» How to complete this task: For each line in the data below that has the word "DGND", copy that line.

(Items listed in a dataset)
= Beginning of Section =
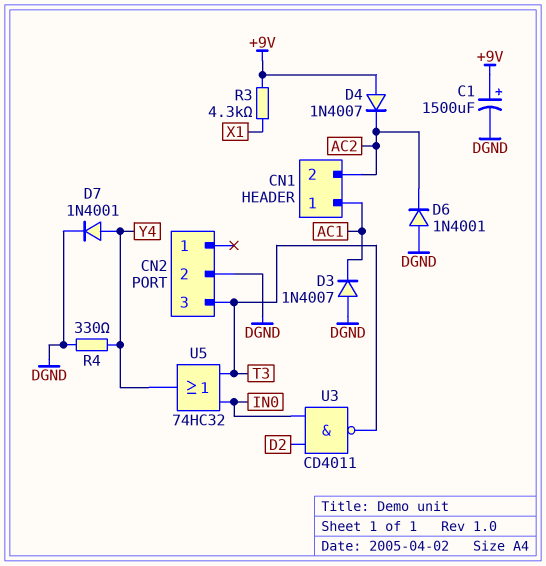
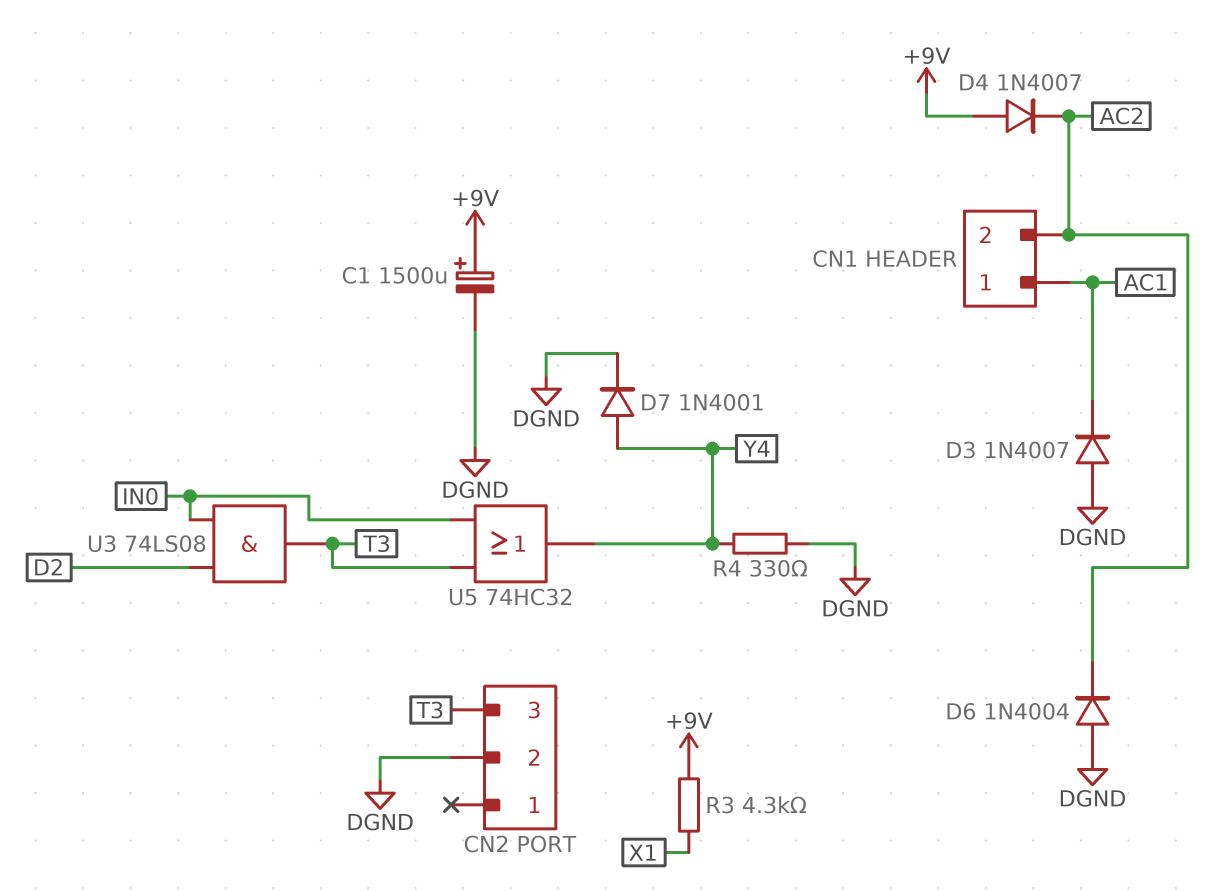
D6: diode 1N4001 (A DGND, K AC2) -> diode 1N4004 (A DGND, K AC2)
U3: NAND CD4011 (in D2, in IN0, out T3) -> AND 74LS08 (in D2, in IN0, out T3)

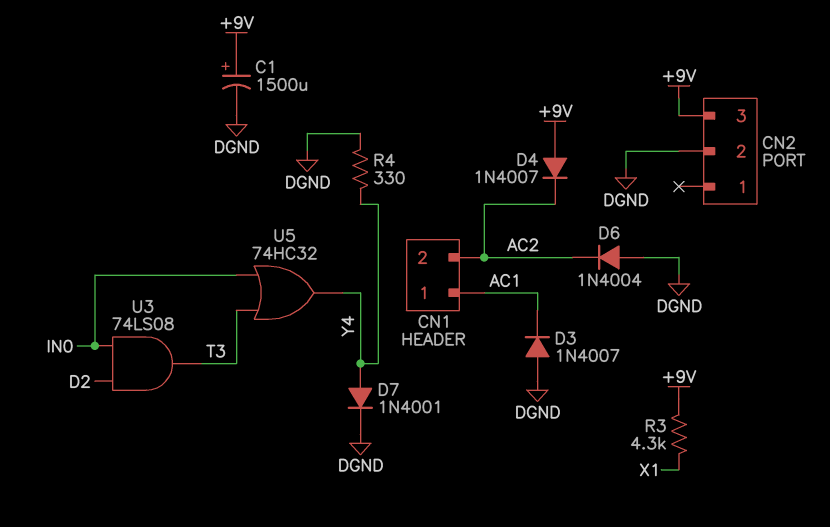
CN2 pin 3: T3 -> +9V

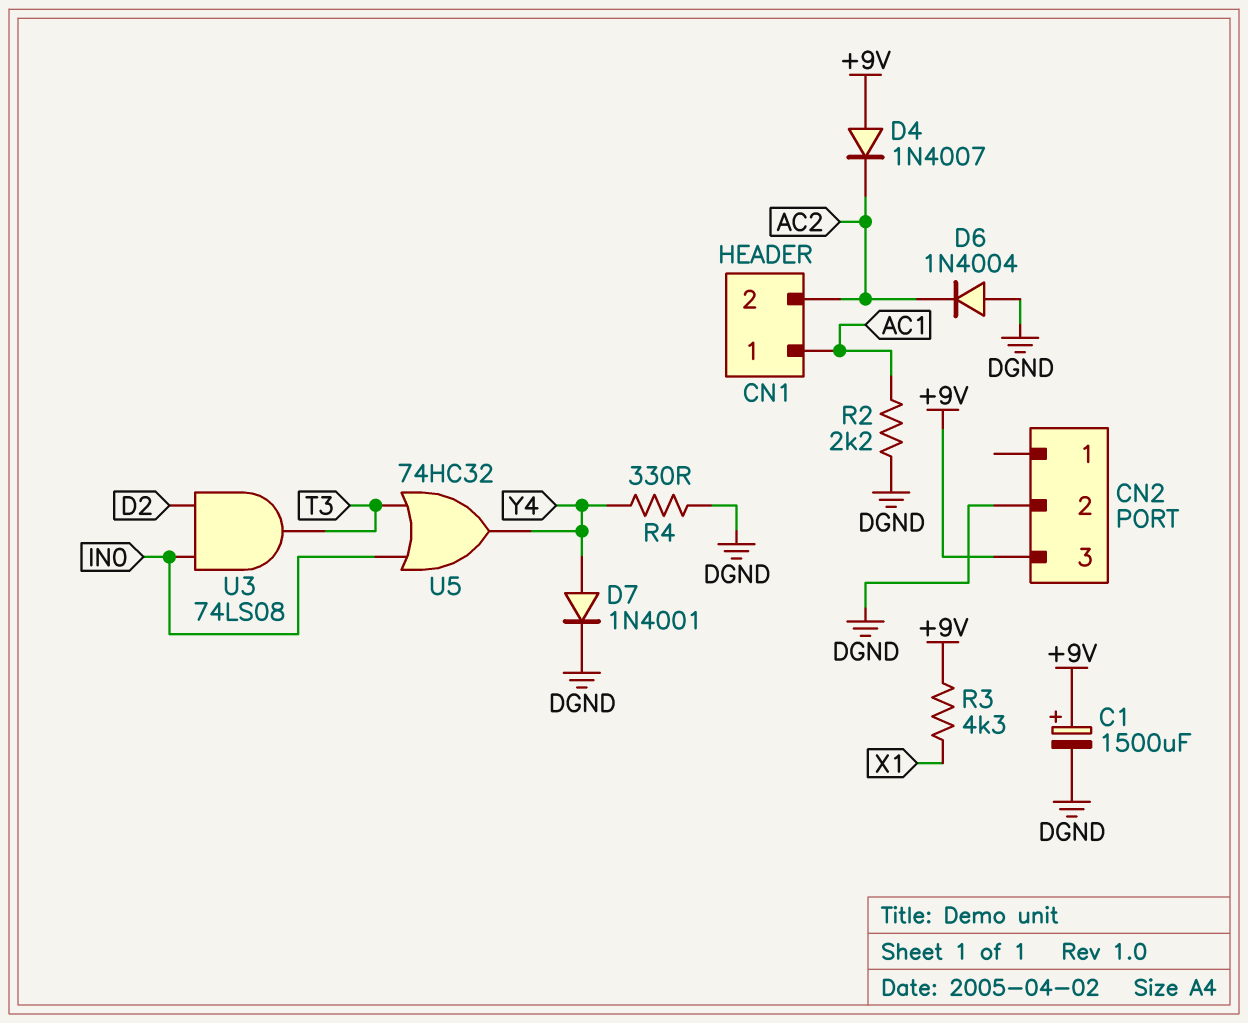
D3: diode 1N4007 (A DGND, K AC1) -> none
R2: none -> 2.2k (AC1, DGND)

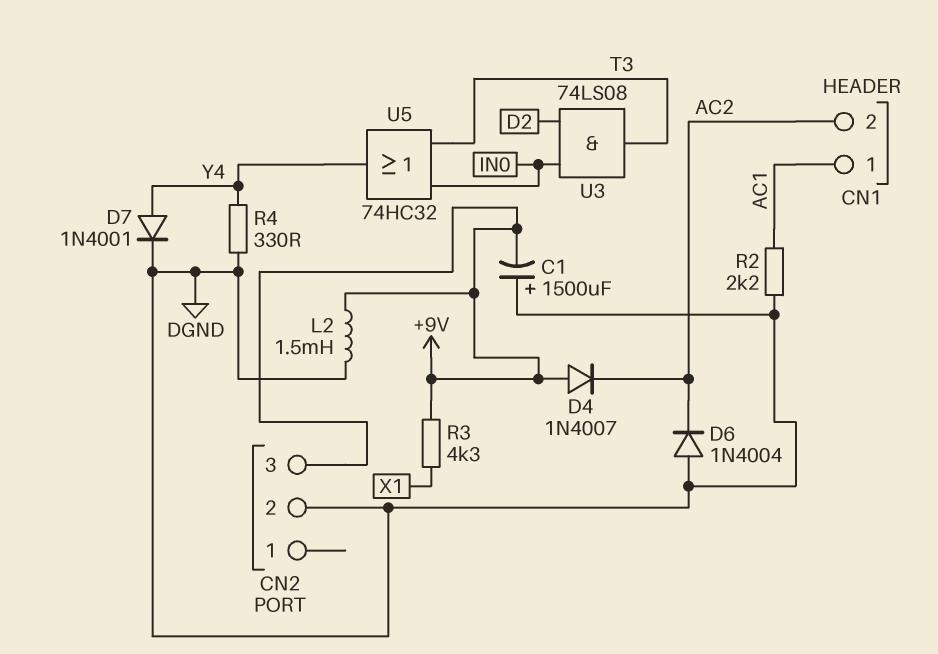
C1: 1500uF (plus +9V, minus DGND) -> 1500uF (plus DGND, minus +9V)
L2: none -> 1.5mH (+9V, DGND)

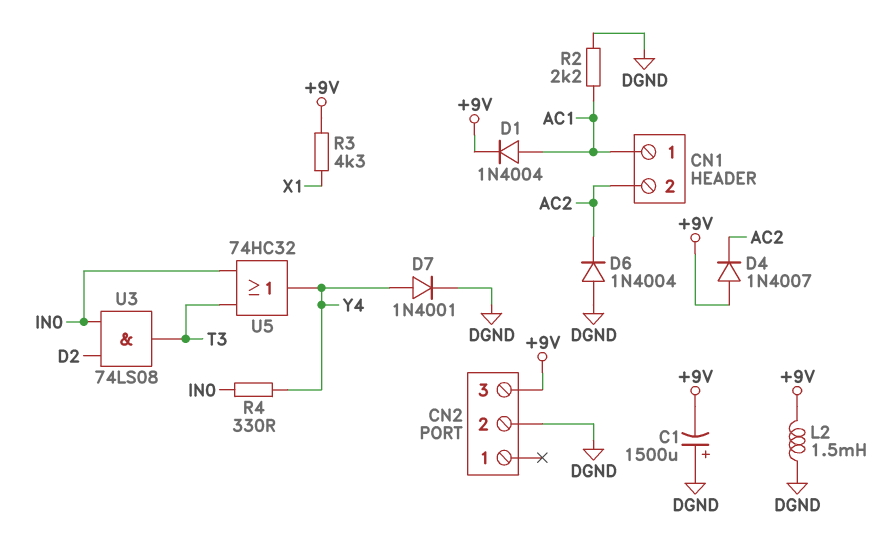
D1: none -> diode 1N4004 (A AC1, K +9V)
R4: 330 (DGND, Y4) -> 330 (IN0, Y4)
= End of Section =
» Written solution:
D6: diode 1N4001 (A DGND, K AC2) -> diode 1N4004 (A DGND, K AC2)
D3: diode 1N4007 (A DGND, K AC1) -> none
R2: none -> 2.2k (AC1, DGND)
C1: 1500uF (plus +9V, minus DGND) -> 1500uF (plus DGND, minus +9V)
L2: none -> 1.5mH (+9V, DGND)
R4: 330 (DGND, Y4) -> 330 (IN0, Y4)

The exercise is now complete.